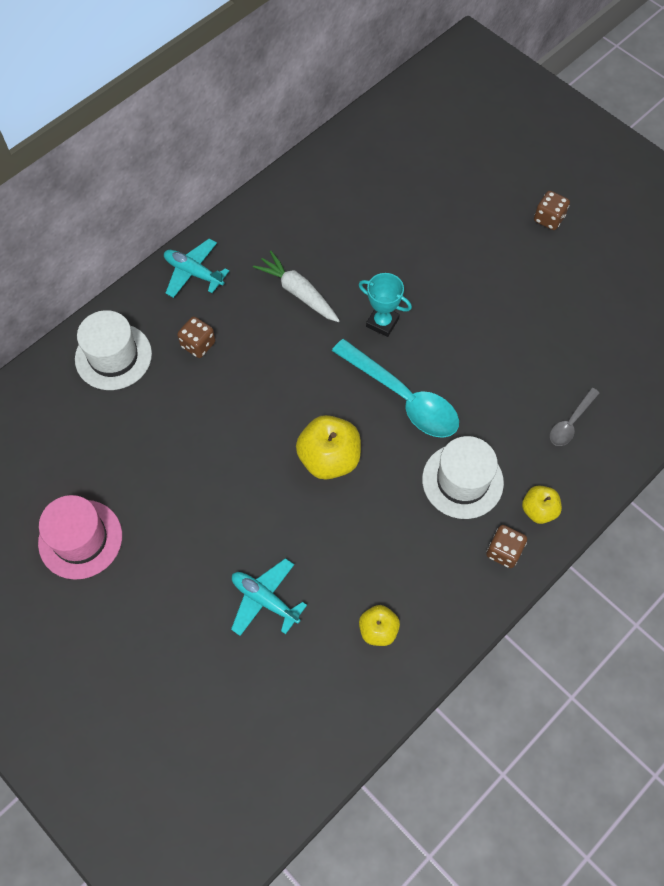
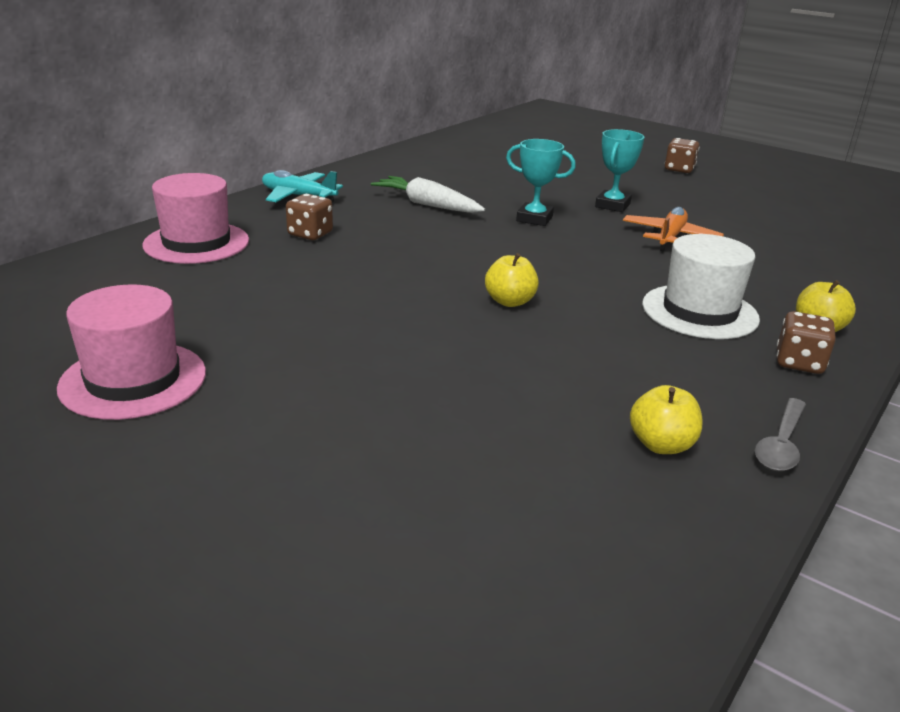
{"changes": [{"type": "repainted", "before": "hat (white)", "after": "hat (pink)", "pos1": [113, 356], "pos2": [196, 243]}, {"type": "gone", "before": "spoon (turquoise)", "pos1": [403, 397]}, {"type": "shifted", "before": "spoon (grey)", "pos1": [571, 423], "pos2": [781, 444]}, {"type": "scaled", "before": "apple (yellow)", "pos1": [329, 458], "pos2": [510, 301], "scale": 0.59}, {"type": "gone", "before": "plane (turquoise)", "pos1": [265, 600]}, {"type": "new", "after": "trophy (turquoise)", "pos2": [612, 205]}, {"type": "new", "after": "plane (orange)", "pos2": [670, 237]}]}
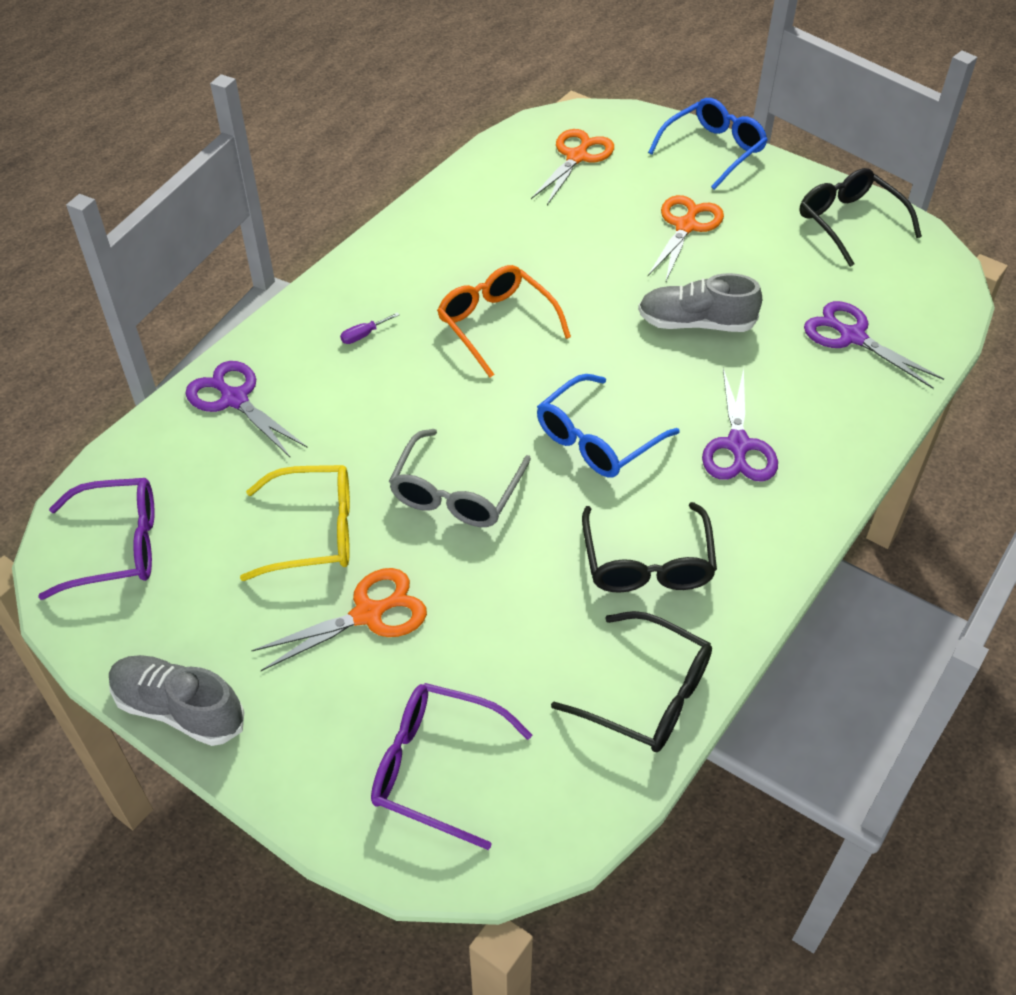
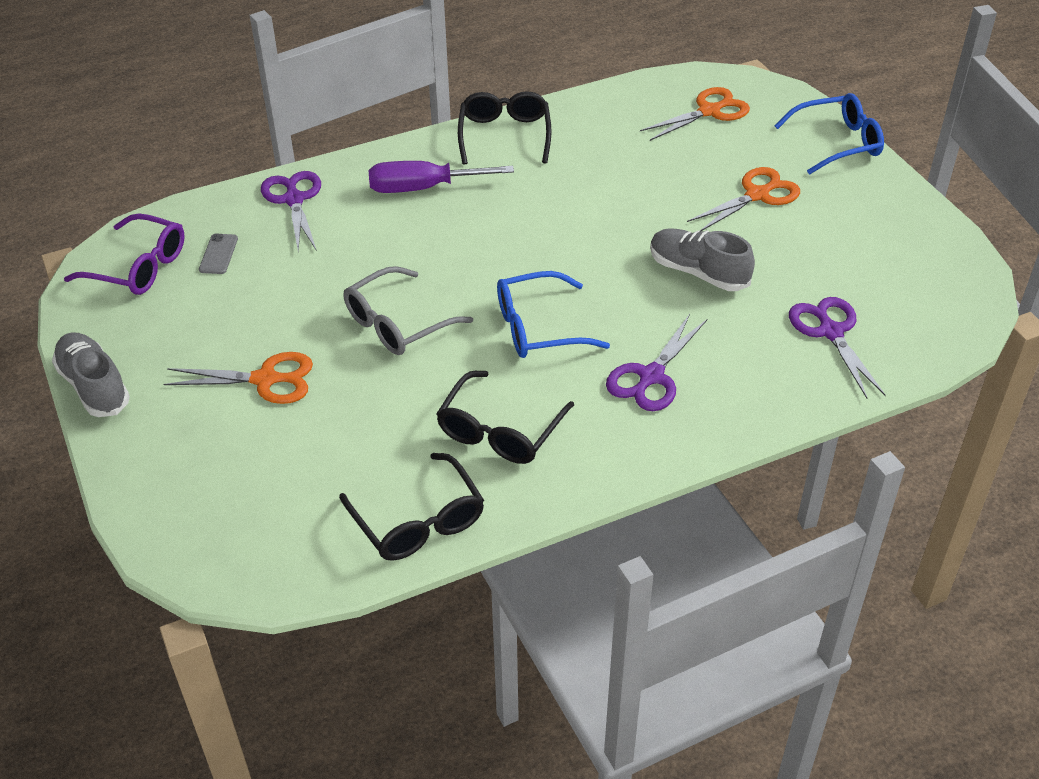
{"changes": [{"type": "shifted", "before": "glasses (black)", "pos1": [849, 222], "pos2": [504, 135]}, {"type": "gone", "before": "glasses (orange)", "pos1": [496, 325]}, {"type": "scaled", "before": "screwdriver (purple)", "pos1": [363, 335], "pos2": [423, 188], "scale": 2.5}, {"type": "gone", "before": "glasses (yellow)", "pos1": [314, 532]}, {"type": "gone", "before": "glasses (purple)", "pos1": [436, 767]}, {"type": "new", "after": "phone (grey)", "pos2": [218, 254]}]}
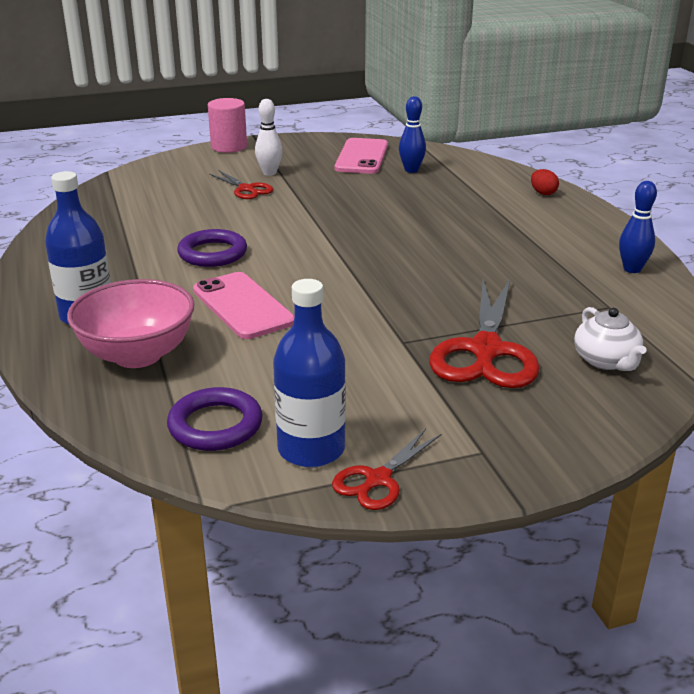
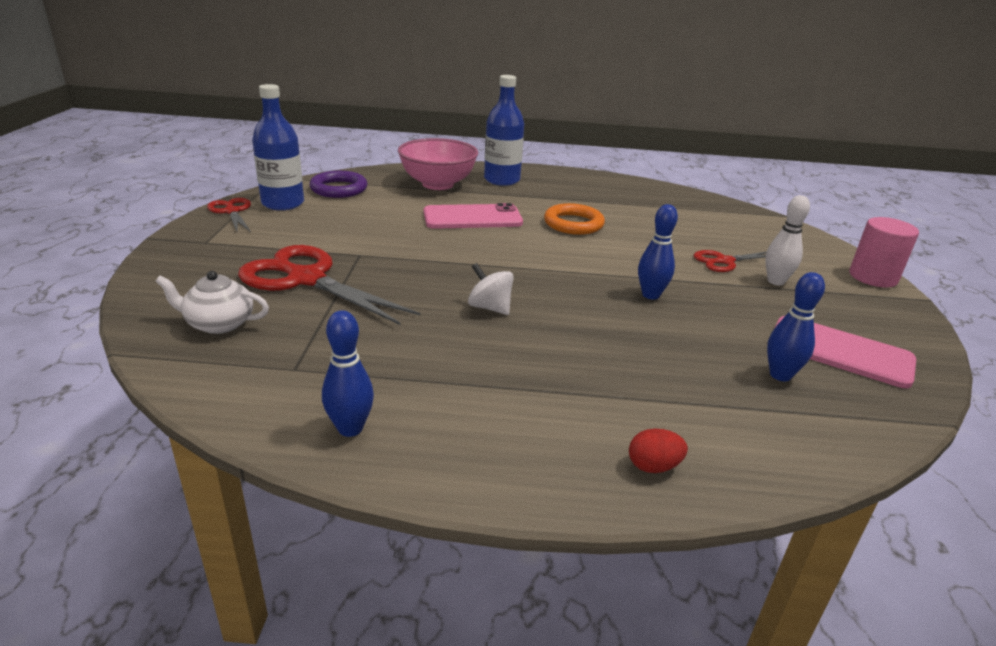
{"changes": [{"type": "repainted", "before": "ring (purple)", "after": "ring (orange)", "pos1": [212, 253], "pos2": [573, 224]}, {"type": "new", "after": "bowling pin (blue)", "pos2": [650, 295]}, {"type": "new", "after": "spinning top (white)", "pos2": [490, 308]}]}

☆ ☆ ☆ ☆

> [Activity]: Quote the material exactly. Pictures stay out.

> [Exercise output]:
{"changes": [{"type": "repainted", "before": "hat (white)", "after": "hat (pink)", "pos1": [113, 356], "pos2": [196, 243]}, {"type": "gone", "before": "spoon (turquoise)", "pos1": [403, 397]}, {"type": "shifted", "before": "spoon (grey)", "pos1": [571, 423], "pos2": [781, 444]}, {"type": "scaled", "before": "apple (yellow)", "pos1": [329, 458], "pos2": [510, 301], "scale": 0.59}, {"type": "gone", "before": "plane (turquoise)", "pos1": [265, 600]}, {"type": "new", "after": "trophy (turquoise)", "pos2": [612, 205]}, {"type": "new", "after": "plane (orange)", "pos2": [670, 237]}]}
{"changes": [{"type": "shifted", "before": "glasses (black)", "pos1": [849, 222], "pos2": [504, 135]}, {"type": "gone", "before": "glasses (orange)", "pos1": [496, 325]}, {"type": "scaled", "before": "screwdriver (purple)", "pos1": [363, 335], "pos2": [423, 188], "scale": 2.5}, {"type": "gone", "before": "glasses (yellow)", "pos1": [314, 532]}, {"type": "gone", "before": "glasses (purple)", "pos1": [436, 767]}, {"type": "new", "after": "phone (grey)", "pos2": [218, 254]}]}
{"changes": [{"type": "repainted", "before": "ring (purple)", "after": "ring (orange)", "pos1": [212, 253], "pos2": [573, 224]}, {"type": "new", "after": "bowling pin (blue)", "pos2": [650, 295]}, {"type": "new", "after": "spinning top (white)", "pos2": [490, 308]}]}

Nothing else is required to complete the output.